- INSTRUCTION
In the listing below, find each line that holds "padlock" and list it.

- TASK INPUT

▶

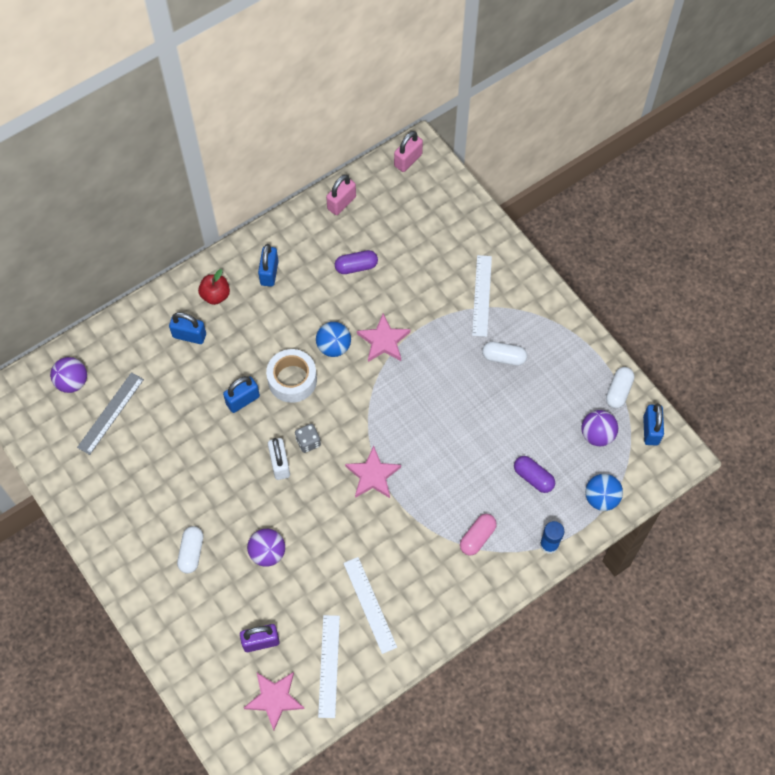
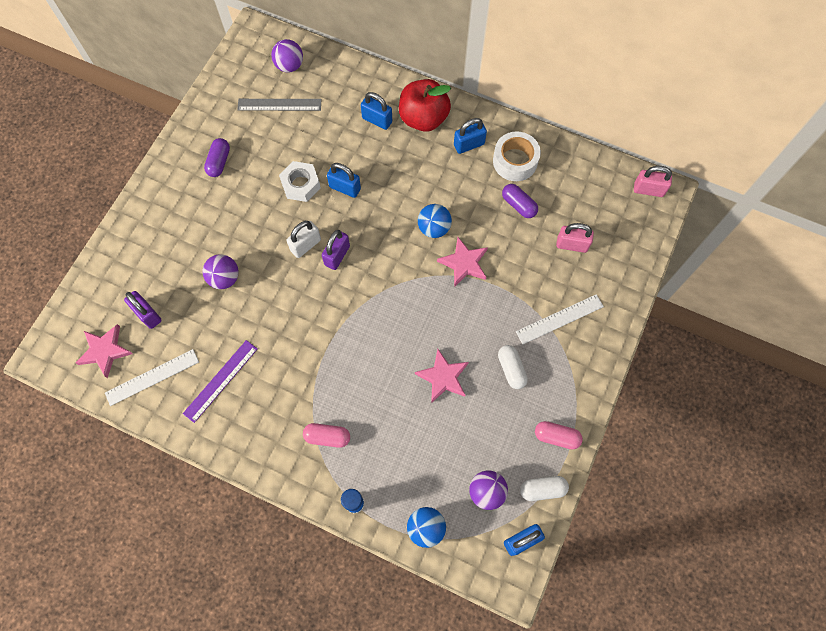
camera: 60 degrees right, 5 degrees up
blue padlock [169,312,206,344] -> blue padlock turned 45 degrees counterclockwise [361,92,392,130]
white capsule [177,526,203,574] -> none
red apple [198,269,230,305] -> red apple [399,79,451,132], size x1.78
white tape [266,349,317,403] -> white tape moved to [493,131,541,181]
grey dice [295,424,321,453] -> purple padlock [322,230,350,270]
pink padlock [326,174,356,215] -> pink padlock moved to [556,223,594,253]
white ruler [343,557,397,654] -> purple ruler [183,340,257,423]
pink star [345,446,401,498] -> pink star moved to [415,349,469,403]
purple capsule [514,456,555,493] -> purple capsule moved to [204,138,230,177]
none -> white nut [279,161,321,202]
none -> pink capsule [535,421,583,449]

◀

- EXPECTED OUTPUT
blue padlock [169,312,206,344] -> blue padlock turned 45 degrees counterclockwise [361,92,392,130]
grey dice [295,424,321,453] -> purple padlock [322,230,350,270]
pink padlock [326,174,356,215] -> pink padlock moved to [556,223,594,253]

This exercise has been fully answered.